● THE RECORDS:
--------------------------------------------------
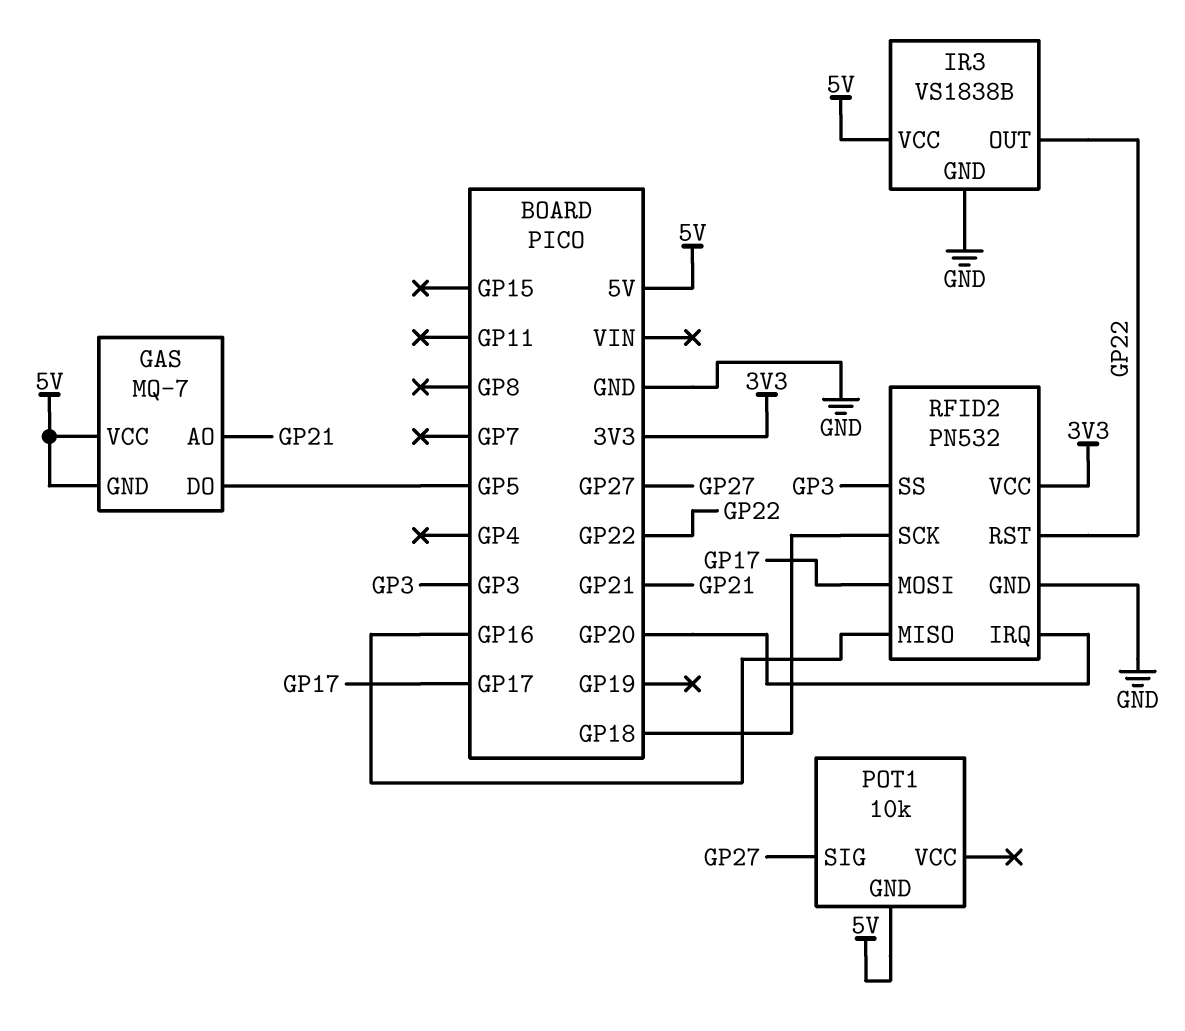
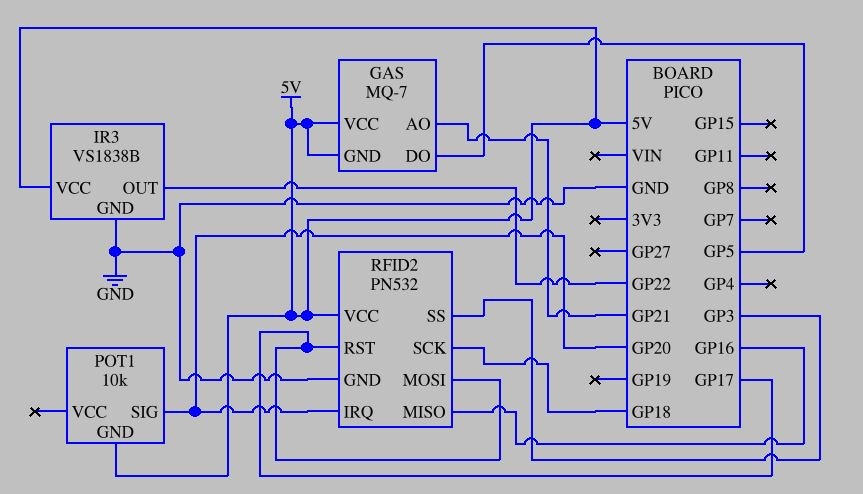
POT1 pin SIG: GP27 -> GP20
RFID2 pin RST: GP22 -> GP17
RFID2 pin VCC: 3V3 -> 5V

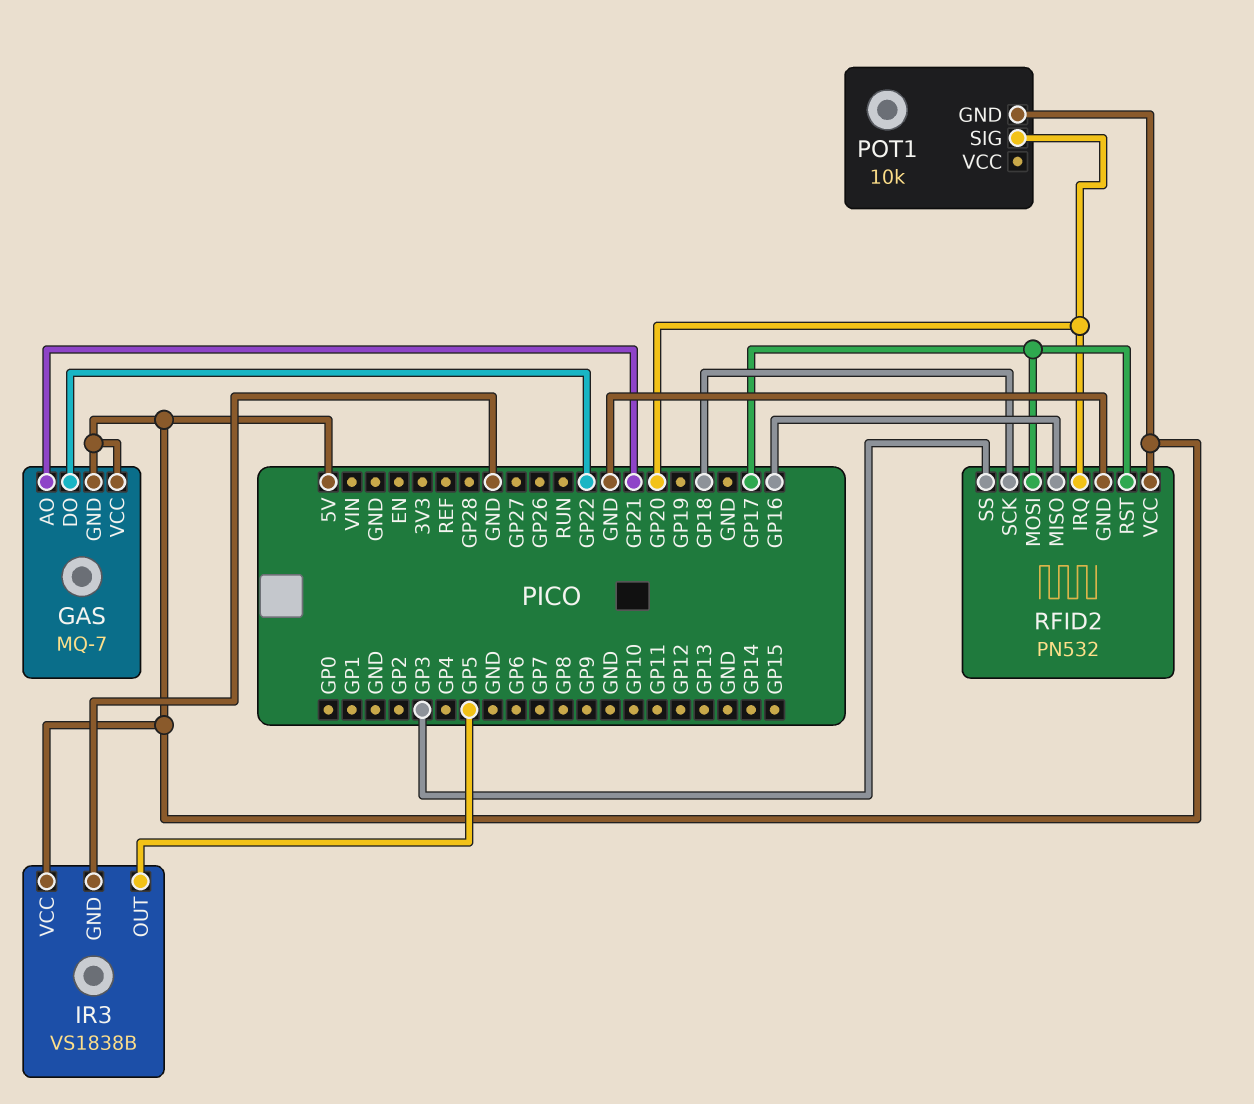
GAS pin DO: GP5 -> GP22
IR3 pin OUT: GP22 -> GP5

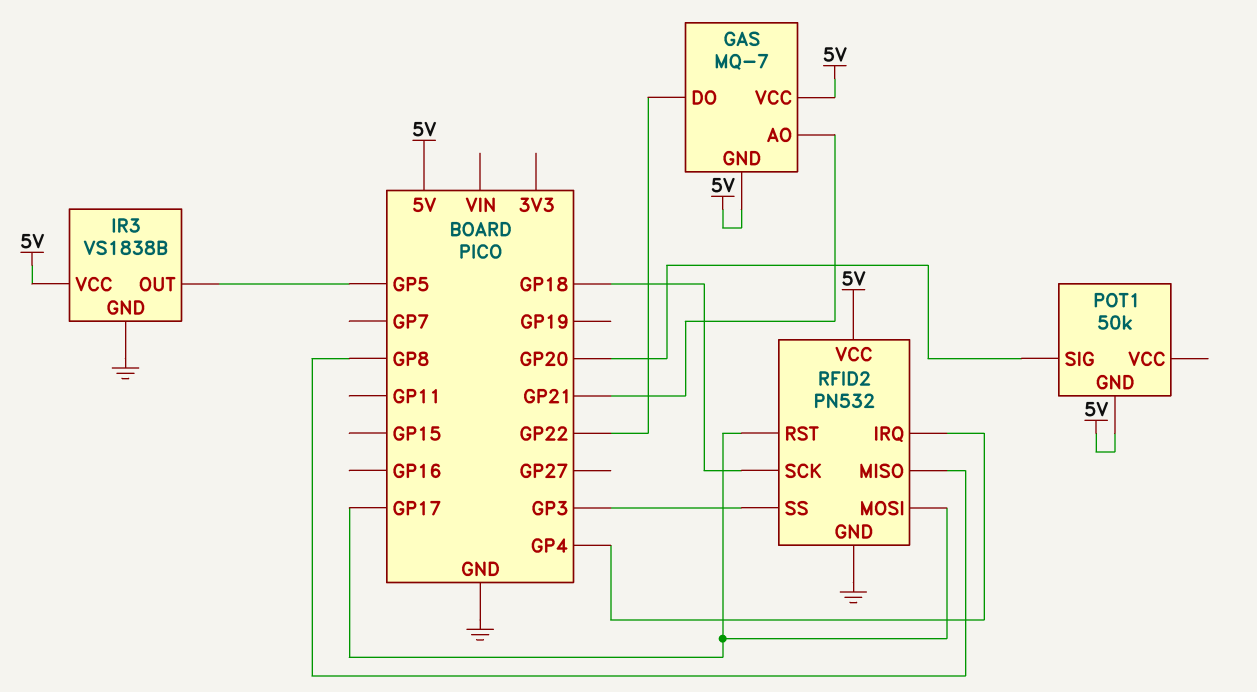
POT1: 10k -> 50k
RFID2 pin IRQ: GP20 -> GP4
RFID2 pin MISO: GP16 -> GP8

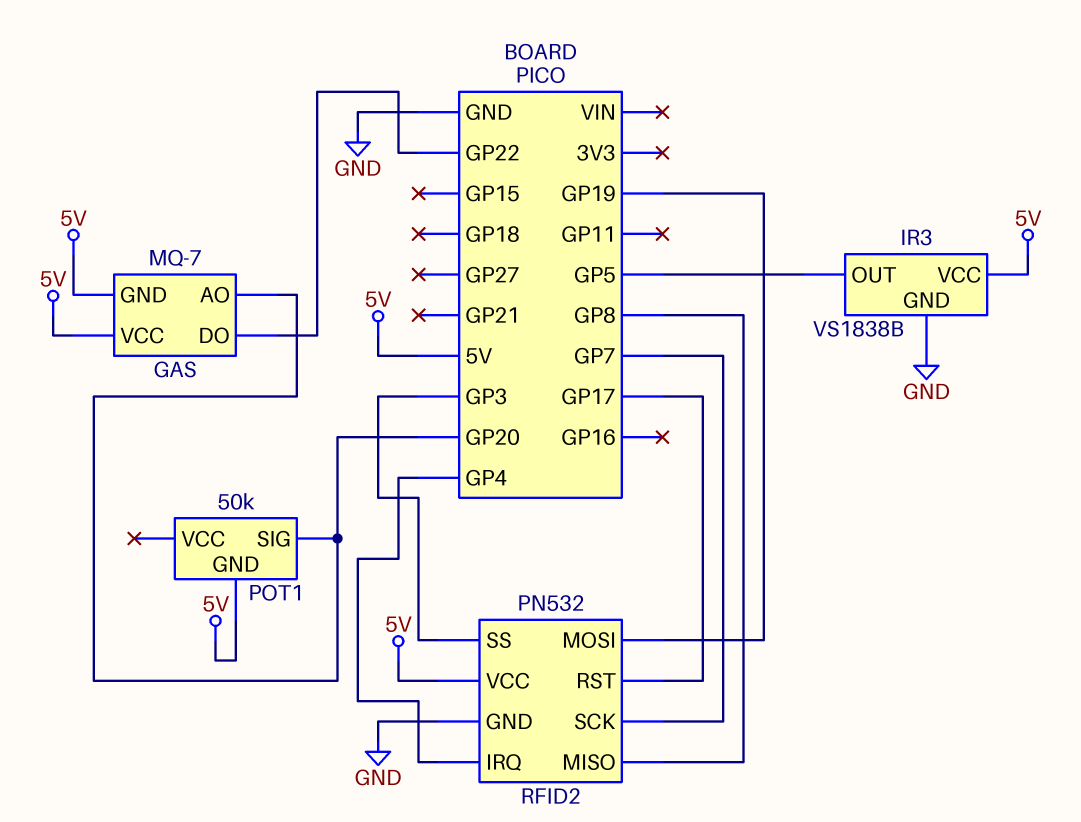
GAS pin AO: GP21 -> GP20
RFID2 pin MOSI: GP17 -> GP19
RFID2 pin SCK: GP18 -> GP7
--------------------------------------------------
Would you output, word for word, only the lines running from the line with "POT1: 10k -> 50k" to the end of the listing above, both ends included, with no pictures?

● SOLUTION TO THIS EXERCISE:
POT1: 10k -> 50k
RFID2 pin IRQ: GP20 -> GP4
RFID2 pin MISO: GP16 -> GP8

GAS pin AO: GP21 -> GP20
RFID2 pin MOSI: GP17 -> GP19
RFID2 pin SCK: GP18 -> GP7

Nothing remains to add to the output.